Instructions for the task:
Restate word for word the line with "POT pin SIG: VN -> D34" and all lines after it; please stop only at the end of the listing below.

Extracted data:
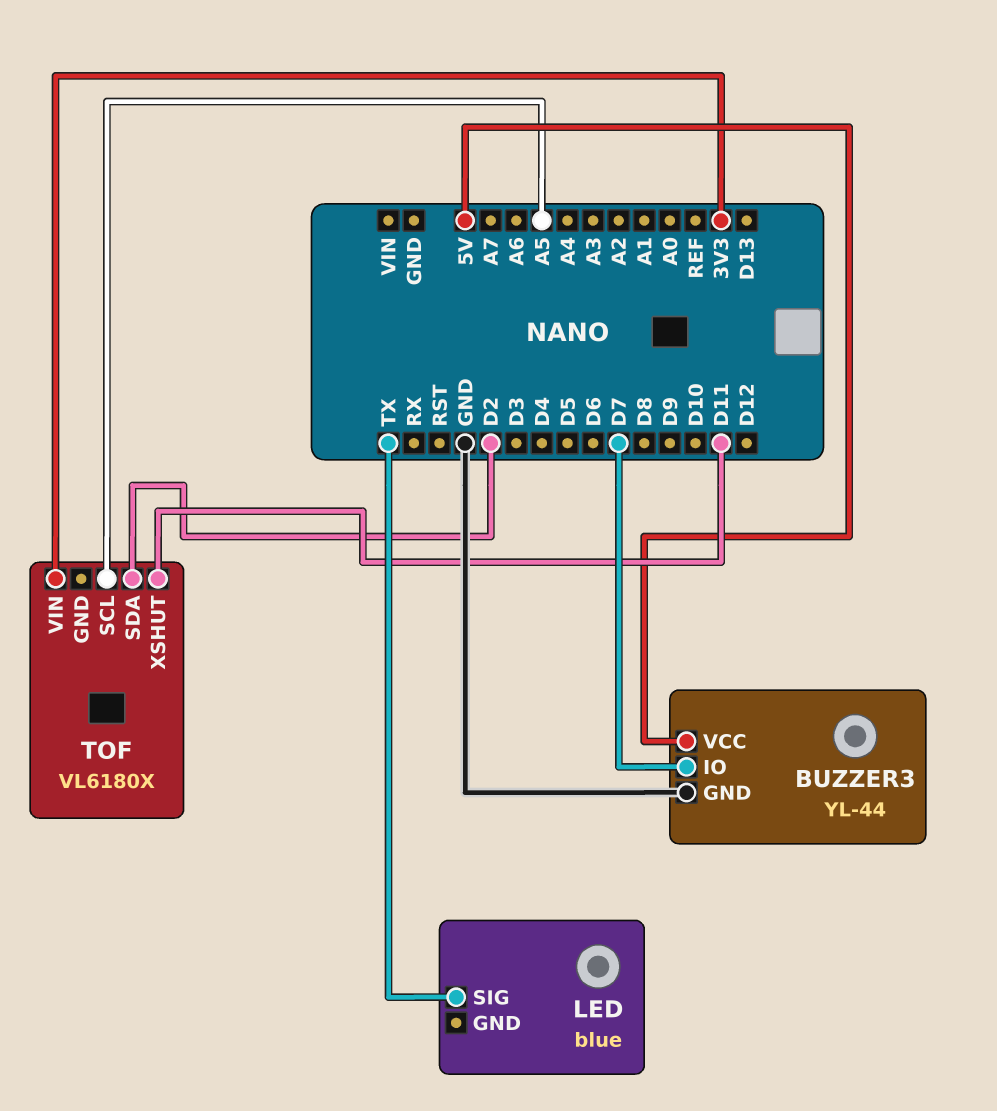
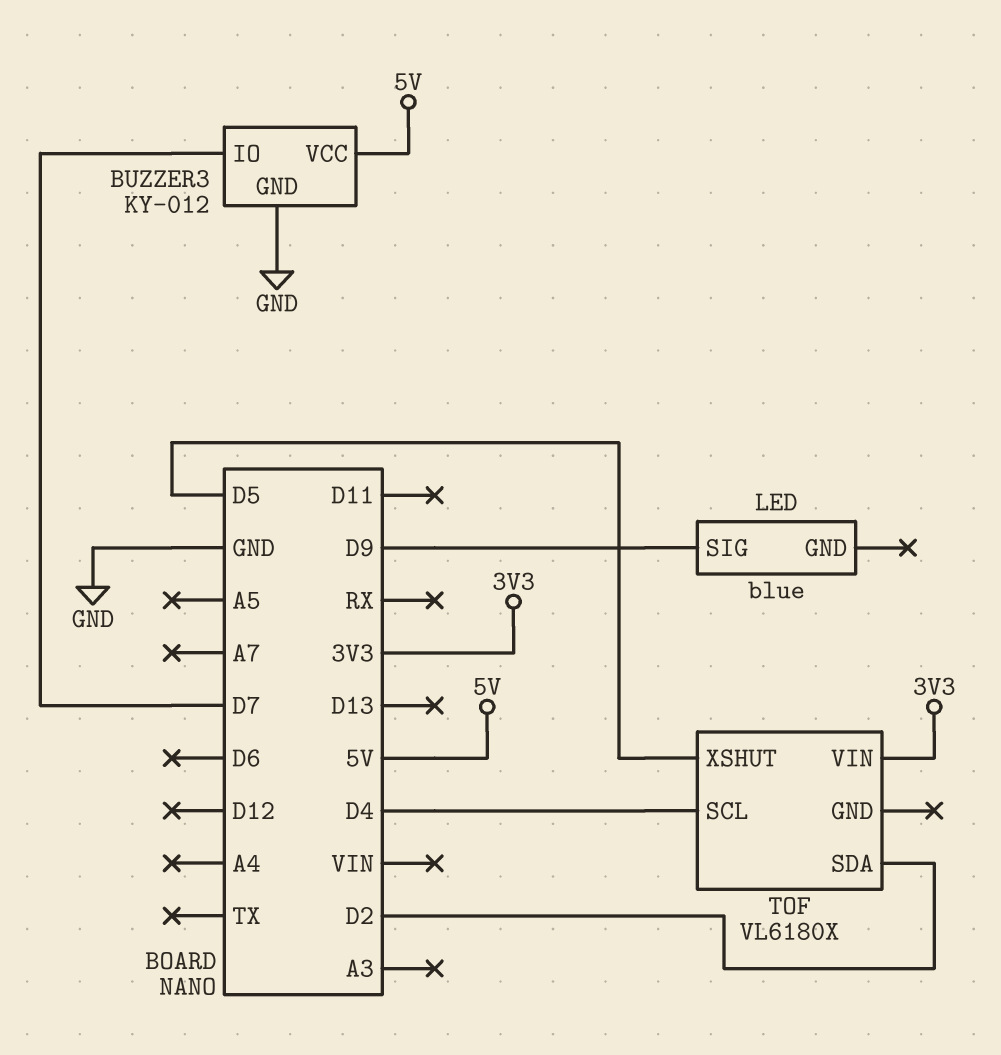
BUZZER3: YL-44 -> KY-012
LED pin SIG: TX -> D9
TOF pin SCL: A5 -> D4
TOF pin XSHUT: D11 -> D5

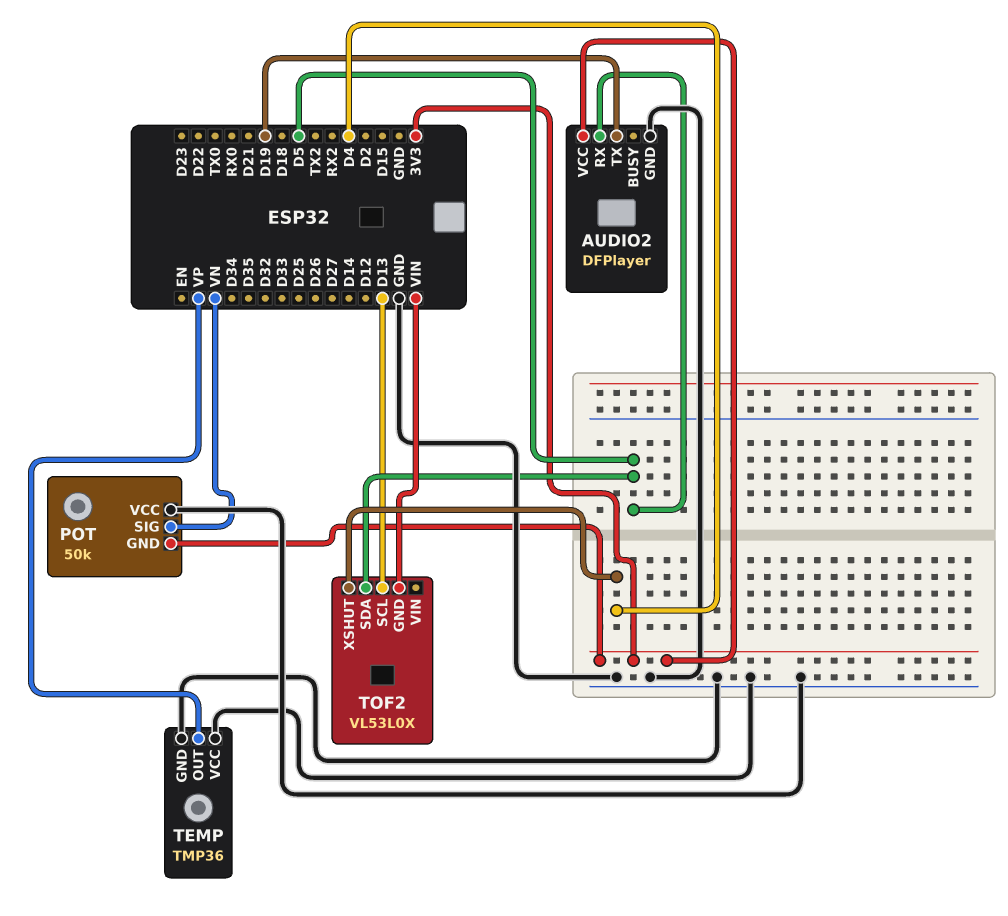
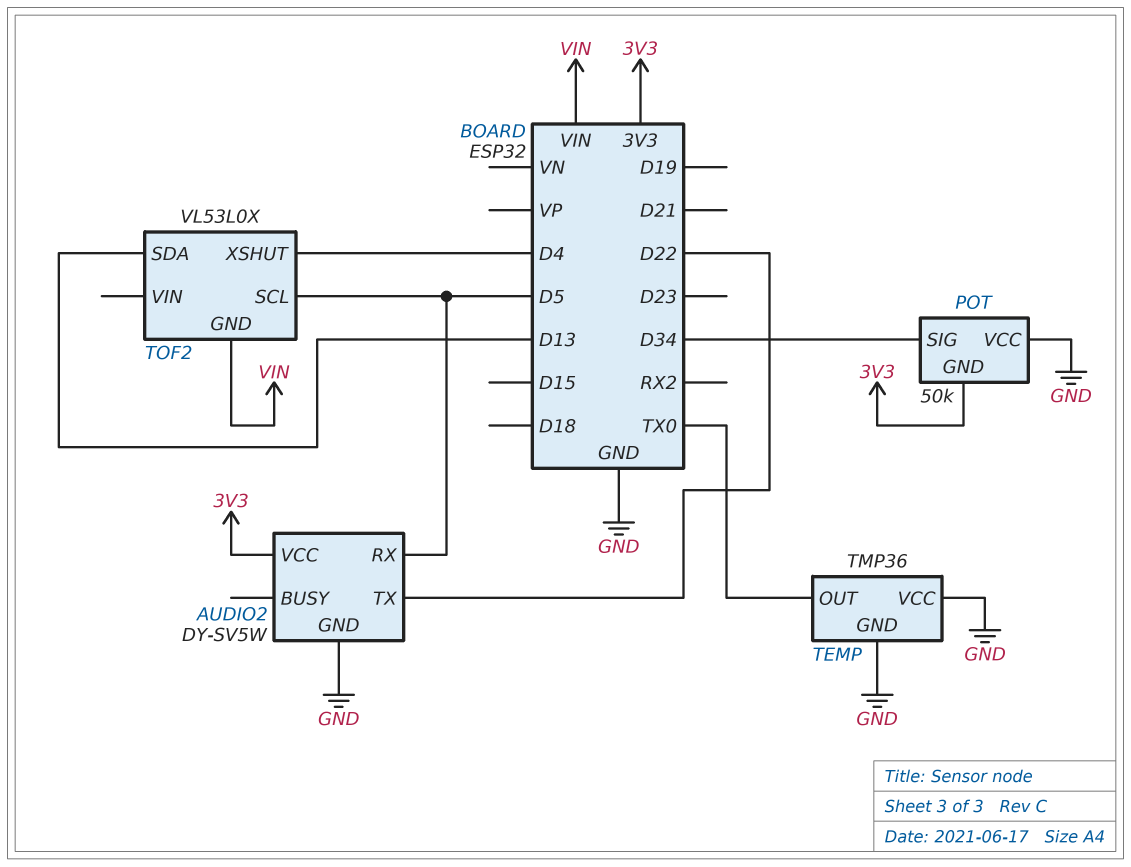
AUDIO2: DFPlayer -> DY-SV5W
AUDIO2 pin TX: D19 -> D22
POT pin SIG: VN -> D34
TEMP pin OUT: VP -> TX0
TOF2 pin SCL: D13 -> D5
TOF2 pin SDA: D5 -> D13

Finished exercise:
POT pin SIG: VN -> D34
TEMP pin OUT: VP -> TX0
TOF2 pin SCL: D13 -> D5
TOF2 pin SDA: D5 -> D13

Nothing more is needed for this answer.